> _DESCRIPTION OF THE TASK_:
Reproduce each record below exactly as written.

> _PROVIDED MATERIAL_:
--
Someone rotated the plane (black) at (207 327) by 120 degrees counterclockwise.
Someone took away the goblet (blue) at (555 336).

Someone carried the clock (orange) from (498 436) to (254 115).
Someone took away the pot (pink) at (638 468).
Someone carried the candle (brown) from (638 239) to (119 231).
--
> _EXERCISE RESPONSE_:
Someone rotated the plane (black) at (207 327) by 120 degrees counterclockwise.
Someone took away the goblet (blue) at (555 336).

Someone carried the clock (orange) from (498 436) to (254 115).
Someone took away the pot (pink) at (638 468).
Someone carried the candle (brown) from (638 239) to (119 231).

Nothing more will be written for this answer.